_Required task_: Gather every line in the items below that contains the word "couch" and copy each one out.

Data items:
☆ ☆ ☆ ☆

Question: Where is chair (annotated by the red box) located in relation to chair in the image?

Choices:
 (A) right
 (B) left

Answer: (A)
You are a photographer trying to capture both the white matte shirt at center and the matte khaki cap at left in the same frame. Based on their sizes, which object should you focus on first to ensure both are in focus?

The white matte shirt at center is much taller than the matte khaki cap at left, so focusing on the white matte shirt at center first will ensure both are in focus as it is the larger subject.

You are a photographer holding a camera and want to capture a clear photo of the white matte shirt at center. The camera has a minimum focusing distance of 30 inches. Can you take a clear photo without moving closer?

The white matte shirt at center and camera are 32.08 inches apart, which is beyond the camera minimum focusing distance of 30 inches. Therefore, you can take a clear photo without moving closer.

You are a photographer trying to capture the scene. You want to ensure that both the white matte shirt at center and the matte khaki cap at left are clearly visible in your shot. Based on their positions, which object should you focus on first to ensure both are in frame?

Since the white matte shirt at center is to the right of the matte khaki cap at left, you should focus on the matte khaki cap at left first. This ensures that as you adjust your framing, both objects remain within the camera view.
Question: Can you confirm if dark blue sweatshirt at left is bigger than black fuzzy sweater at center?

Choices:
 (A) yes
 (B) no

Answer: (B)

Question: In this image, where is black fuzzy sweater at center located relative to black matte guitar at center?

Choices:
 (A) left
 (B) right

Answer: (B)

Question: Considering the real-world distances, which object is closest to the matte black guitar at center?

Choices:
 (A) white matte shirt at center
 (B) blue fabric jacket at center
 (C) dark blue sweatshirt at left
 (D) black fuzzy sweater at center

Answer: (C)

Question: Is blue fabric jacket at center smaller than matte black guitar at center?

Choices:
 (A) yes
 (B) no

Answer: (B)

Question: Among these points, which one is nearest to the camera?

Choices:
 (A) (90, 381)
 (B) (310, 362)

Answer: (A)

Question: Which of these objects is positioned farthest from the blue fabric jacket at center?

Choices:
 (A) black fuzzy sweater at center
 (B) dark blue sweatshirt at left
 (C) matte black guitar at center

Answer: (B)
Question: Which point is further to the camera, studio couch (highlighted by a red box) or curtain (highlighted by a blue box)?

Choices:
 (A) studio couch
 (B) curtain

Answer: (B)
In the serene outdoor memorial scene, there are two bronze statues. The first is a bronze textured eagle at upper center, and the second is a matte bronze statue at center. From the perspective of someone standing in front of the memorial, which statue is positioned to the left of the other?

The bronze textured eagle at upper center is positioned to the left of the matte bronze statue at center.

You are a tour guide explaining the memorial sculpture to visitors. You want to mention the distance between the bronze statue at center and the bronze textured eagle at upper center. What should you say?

☆ ☆ ☆ ☆

_Problem solution_:
Question: Which point is further to the camera, studio couch (highlighted by a red box) or curtain (highlighted by a blue box)?
 (A) studio couch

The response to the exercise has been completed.